─── INFORMATION PROVIDED

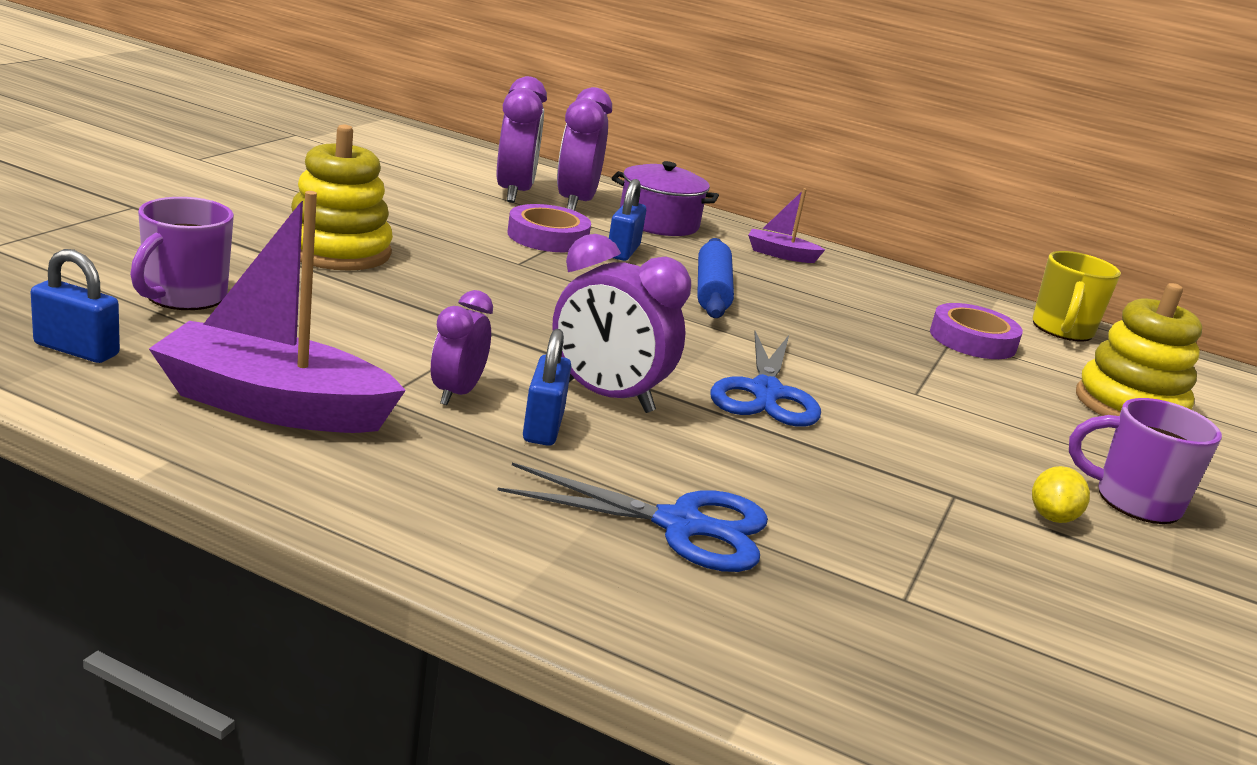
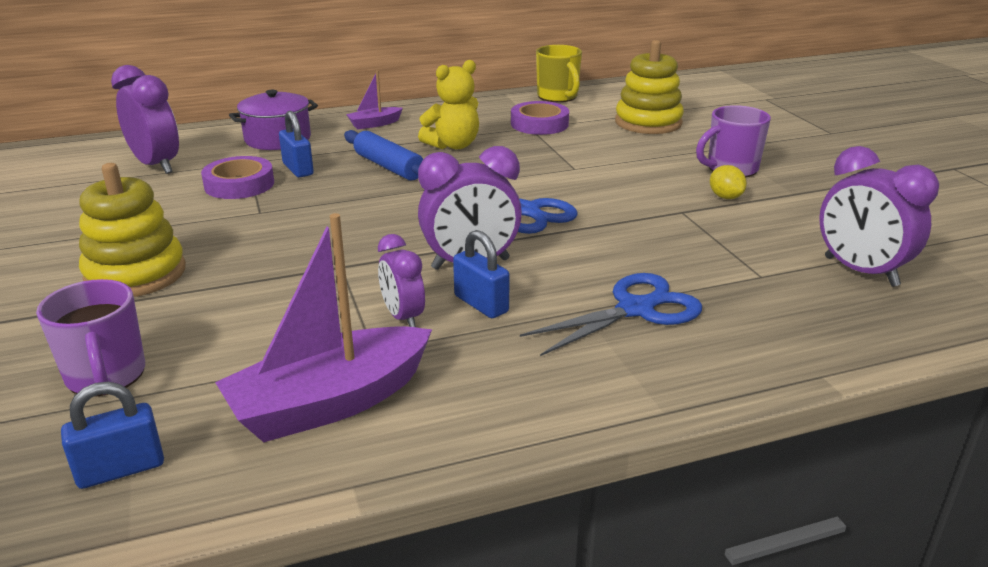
camera: 40 degrees left, 5 degrees up
(575, 203) = (206, 152): purple clock -> purple clock (860, 272)
(822, 308) = (453, 145): none -> yellow teddy bear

──────

WHAT YOU HAVE TO DO:
Please retype the whole listing above exactly, without any of its images.

YOUR RESPONSE:
camera: 40 degrees left, 5 degrees up
(575, 203) = (206, 152): purple clock -> purple clock (860, 272)
(822, 308) = (453, 145): none -> yellow teddy bear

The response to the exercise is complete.